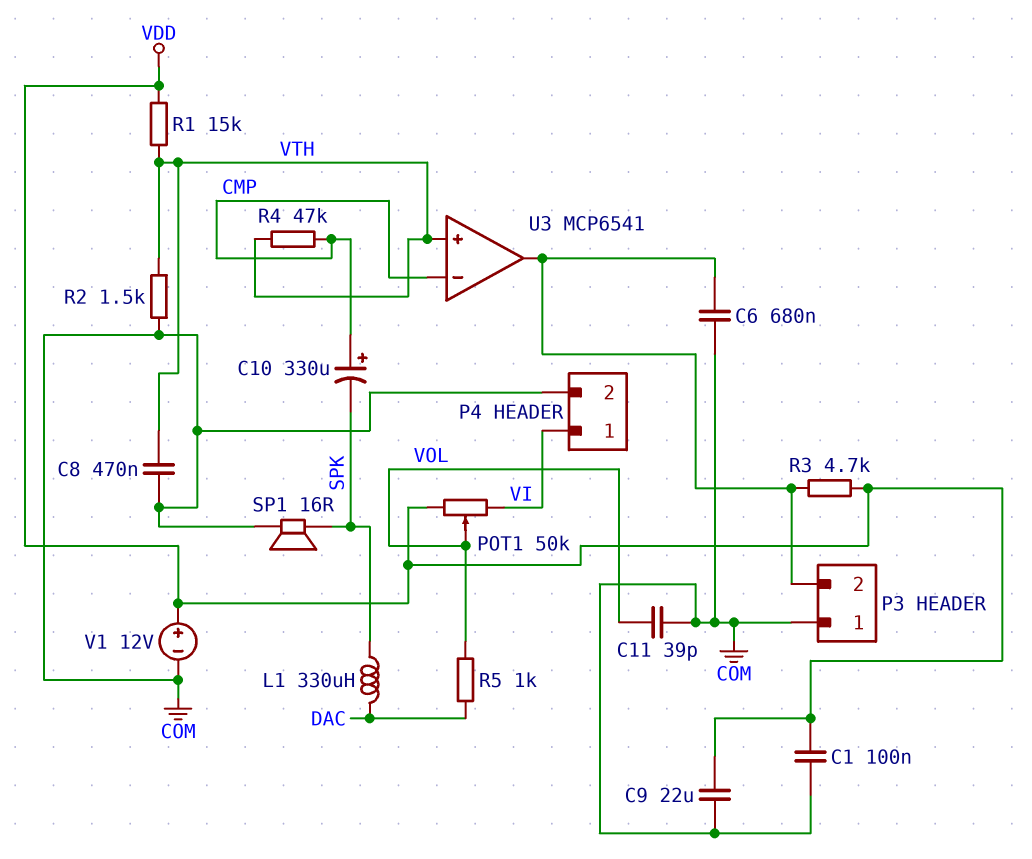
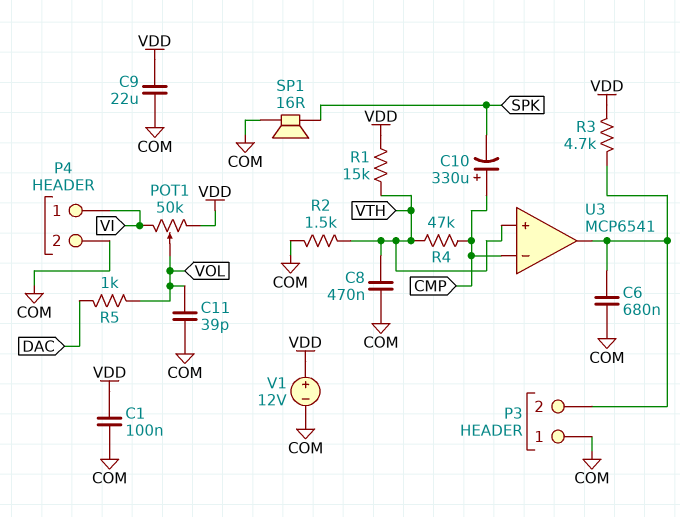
L1: 330uH (DAC, SPK) -> none

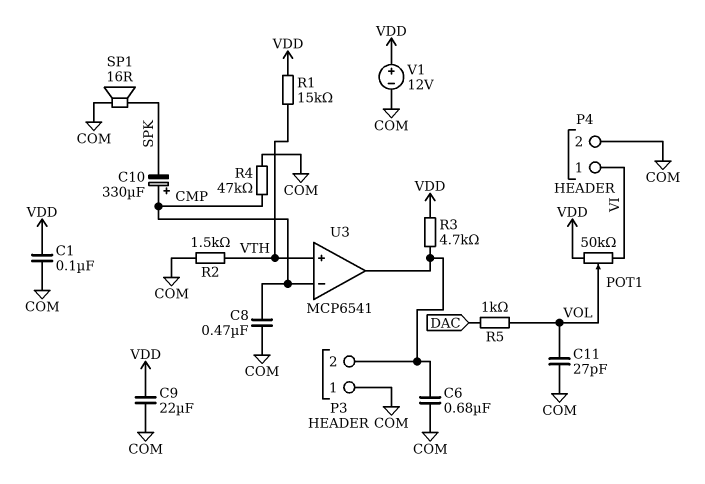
C8: 470nF (COM, VTH) -> 470nF (CMP, COM)
C11: 39pF (COM, VOL) -> 27pF (COM, VOL)
R4: 47k (CMP, VTH) -> 47k (CMP, COM)

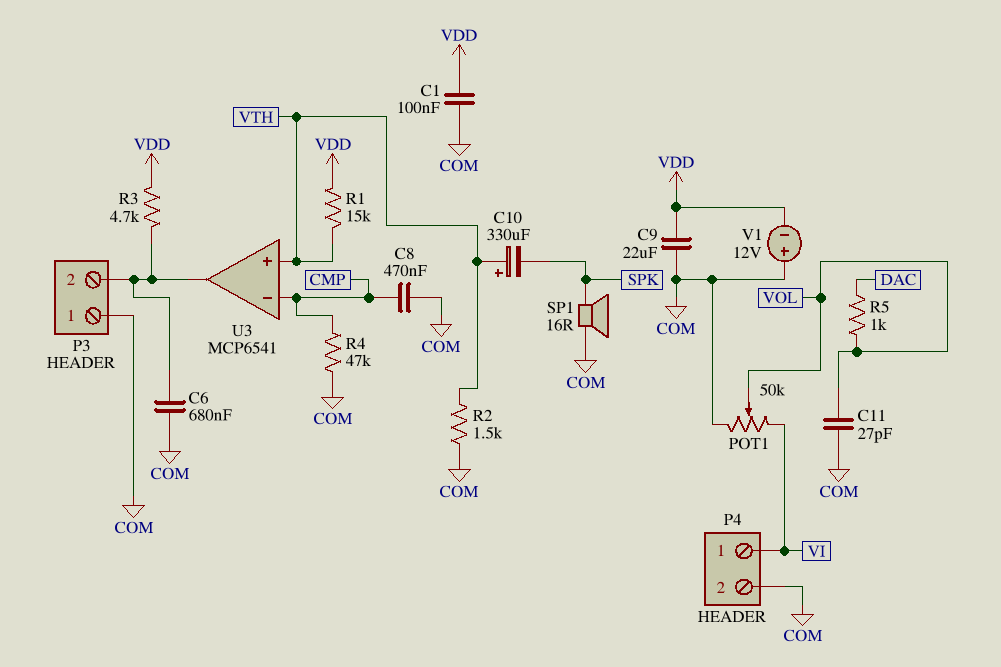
C10: 330uF (plus CMP, minus SPK) -> 330uF (plus VTH, minus SPK)
POT1: 50k (VDD, VI, wiper VOL) -> 50k (COM, VI, wiper VOL)
V1: 12V (plus VDD, minus COM) -> 12V (plus COM, minus VDD)

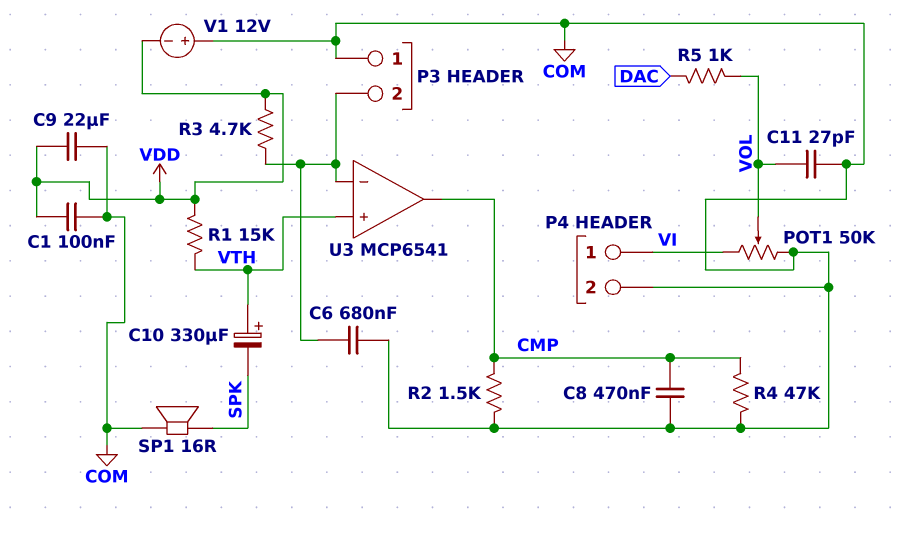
R2: 1.5k (COM, VTH) -> 1.5k (CMP, COM)
U3 pin in-: CMP -> P3/2
U3 pin out: P3/2 -> CMP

· · · ·

■ **What is expected**: Scan the records above and report every line with the string "plus".

■ **Solution**:
C10: 330uF (plus CMP, minus SPK) -> 330uF (plus VTH, minus SPK)
V1: 12V (plus VDD, minus COM) -> 12V (plus COM, minus VDD)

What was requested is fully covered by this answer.